[Image sets with object changes]
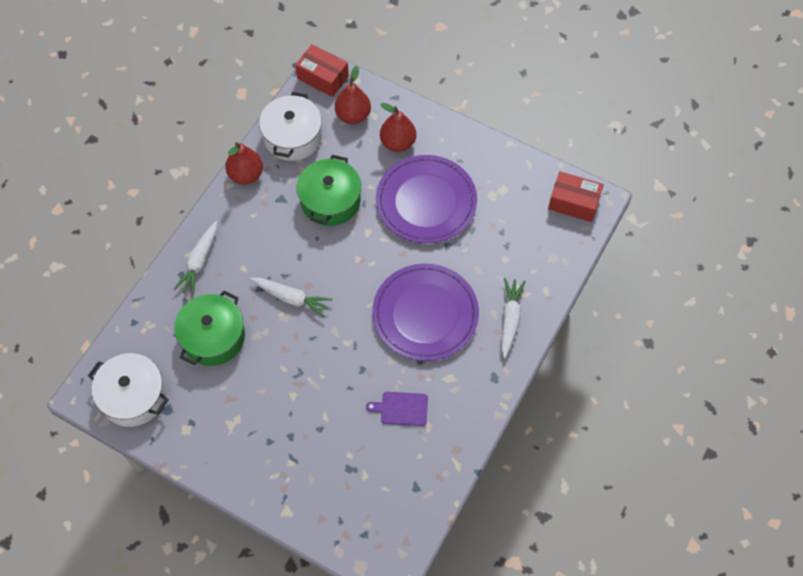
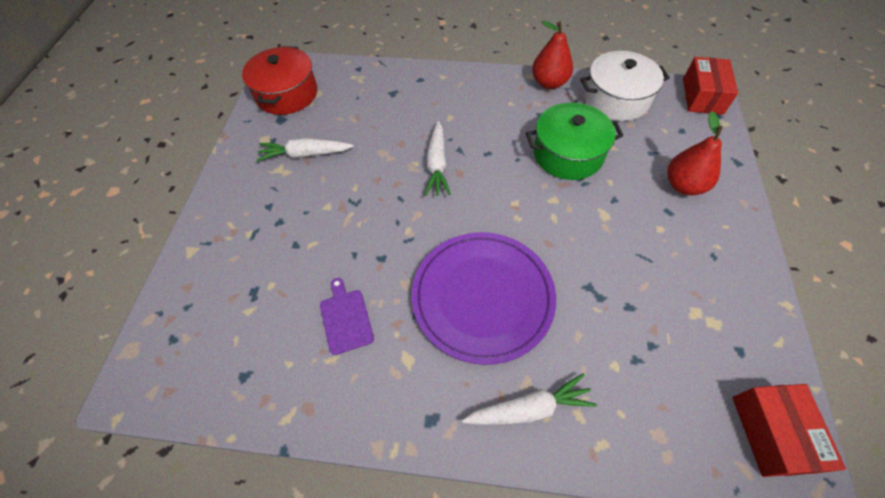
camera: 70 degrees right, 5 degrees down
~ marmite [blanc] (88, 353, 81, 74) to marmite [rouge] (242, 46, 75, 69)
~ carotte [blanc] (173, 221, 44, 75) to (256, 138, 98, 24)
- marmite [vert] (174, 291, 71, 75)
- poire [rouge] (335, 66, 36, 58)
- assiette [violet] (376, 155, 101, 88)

What needs to be done: A verbatim transcription is required of the lines from the one with "138, 98, 24)" through the final line of the entries above, and of nothing else.

Result for this exercise:
~ carotte [blanc] (173, 221, 44, 75) to (256, 138, 98, 24)
- marmite [vert] (174, 291, 71, 75)
- poire [rouge] (335, 66, 36, 58)
- assiette [violet] (376, 155, 101, 88)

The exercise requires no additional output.